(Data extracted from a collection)
★ ★ ★ ★ ★
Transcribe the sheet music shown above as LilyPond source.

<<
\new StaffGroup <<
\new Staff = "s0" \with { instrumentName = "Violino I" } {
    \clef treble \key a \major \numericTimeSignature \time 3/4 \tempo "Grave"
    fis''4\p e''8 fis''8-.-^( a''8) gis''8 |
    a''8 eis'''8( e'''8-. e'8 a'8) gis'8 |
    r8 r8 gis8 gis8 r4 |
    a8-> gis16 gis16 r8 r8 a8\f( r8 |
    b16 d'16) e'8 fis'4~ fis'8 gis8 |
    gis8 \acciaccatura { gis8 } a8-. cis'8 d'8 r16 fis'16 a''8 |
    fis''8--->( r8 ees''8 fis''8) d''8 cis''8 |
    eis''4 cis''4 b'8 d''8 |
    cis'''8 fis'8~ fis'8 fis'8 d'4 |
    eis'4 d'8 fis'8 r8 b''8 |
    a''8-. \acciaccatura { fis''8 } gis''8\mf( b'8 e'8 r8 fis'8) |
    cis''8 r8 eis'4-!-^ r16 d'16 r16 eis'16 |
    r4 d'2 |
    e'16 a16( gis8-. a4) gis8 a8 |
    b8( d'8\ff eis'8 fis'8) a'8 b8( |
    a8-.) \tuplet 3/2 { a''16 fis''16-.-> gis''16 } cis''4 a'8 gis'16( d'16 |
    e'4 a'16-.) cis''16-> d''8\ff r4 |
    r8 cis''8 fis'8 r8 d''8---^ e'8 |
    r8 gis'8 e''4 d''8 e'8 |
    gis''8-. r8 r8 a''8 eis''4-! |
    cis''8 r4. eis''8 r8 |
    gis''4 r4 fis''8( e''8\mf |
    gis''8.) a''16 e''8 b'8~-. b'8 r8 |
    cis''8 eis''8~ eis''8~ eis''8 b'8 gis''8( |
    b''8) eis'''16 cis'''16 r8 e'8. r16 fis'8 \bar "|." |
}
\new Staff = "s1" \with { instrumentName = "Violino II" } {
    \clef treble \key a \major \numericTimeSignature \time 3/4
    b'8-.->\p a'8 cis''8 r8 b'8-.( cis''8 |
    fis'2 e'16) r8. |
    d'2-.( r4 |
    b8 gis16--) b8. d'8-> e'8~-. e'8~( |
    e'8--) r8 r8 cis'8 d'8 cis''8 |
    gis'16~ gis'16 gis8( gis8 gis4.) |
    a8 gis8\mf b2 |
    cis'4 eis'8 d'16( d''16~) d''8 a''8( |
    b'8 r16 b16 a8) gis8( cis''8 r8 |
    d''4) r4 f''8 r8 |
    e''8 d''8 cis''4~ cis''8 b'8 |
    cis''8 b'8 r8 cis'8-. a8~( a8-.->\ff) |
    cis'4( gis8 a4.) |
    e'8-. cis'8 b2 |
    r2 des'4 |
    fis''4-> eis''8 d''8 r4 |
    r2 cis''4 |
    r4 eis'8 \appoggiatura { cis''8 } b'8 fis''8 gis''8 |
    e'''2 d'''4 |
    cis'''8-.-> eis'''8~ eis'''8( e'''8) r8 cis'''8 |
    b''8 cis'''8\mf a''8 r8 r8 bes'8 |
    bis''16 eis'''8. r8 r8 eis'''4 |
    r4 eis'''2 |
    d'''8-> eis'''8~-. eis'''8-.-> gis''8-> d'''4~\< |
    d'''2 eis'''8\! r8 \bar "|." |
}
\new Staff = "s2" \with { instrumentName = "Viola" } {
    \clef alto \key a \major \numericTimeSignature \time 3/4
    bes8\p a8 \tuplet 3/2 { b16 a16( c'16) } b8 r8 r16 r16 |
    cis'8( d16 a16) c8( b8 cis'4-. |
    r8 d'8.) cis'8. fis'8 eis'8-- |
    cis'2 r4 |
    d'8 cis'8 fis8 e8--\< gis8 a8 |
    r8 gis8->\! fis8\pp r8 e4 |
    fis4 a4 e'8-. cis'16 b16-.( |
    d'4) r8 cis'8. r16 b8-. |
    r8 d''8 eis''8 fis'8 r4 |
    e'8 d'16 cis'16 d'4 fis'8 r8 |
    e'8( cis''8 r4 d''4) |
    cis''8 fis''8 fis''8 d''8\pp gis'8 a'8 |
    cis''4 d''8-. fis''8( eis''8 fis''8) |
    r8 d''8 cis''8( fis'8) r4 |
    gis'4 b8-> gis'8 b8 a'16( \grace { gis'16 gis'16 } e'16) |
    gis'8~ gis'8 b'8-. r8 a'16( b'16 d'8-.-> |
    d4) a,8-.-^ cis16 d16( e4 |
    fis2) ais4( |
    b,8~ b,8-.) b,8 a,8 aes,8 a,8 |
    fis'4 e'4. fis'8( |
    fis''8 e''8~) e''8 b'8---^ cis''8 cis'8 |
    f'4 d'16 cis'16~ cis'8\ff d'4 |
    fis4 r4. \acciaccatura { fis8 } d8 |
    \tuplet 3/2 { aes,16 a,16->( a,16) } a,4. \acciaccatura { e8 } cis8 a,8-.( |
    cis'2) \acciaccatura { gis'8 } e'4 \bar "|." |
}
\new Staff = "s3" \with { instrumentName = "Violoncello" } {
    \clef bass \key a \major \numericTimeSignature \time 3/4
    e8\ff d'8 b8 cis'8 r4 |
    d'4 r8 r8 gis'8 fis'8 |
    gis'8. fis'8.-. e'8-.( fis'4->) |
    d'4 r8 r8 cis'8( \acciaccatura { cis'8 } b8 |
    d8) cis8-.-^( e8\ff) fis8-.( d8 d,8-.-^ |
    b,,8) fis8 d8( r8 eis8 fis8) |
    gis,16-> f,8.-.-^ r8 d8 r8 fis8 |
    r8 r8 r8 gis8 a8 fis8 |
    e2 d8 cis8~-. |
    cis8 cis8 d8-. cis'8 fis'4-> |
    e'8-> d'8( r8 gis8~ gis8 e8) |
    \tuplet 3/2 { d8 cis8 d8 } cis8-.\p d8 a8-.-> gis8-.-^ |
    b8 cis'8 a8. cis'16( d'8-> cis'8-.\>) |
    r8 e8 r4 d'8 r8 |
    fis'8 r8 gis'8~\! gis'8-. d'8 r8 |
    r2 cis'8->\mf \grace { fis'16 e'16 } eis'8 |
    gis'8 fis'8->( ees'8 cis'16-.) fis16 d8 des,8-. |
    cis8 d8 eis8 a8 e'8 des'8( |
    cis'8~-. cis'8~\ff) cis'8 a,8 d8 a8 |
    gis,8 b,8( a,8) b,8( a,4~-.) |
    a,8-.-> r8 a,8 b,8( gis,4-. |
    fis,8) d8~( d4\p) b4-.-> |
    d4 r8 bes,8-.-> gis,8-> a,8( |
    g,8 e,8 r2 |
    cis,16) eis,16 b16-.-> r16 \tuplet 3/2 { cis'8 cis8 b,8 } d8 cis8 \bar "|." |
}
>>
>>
★ ★ ★ ★ ★
Locate every line in the entries above that contains the string "treble" and copy each such line. Matching is case-sensitive.

    \clef treble \key a \major \numericTimeSignature \time 3/4 \tempo "Grave"
    \clef treble \key a \major \numericTimeSignature \time 3/4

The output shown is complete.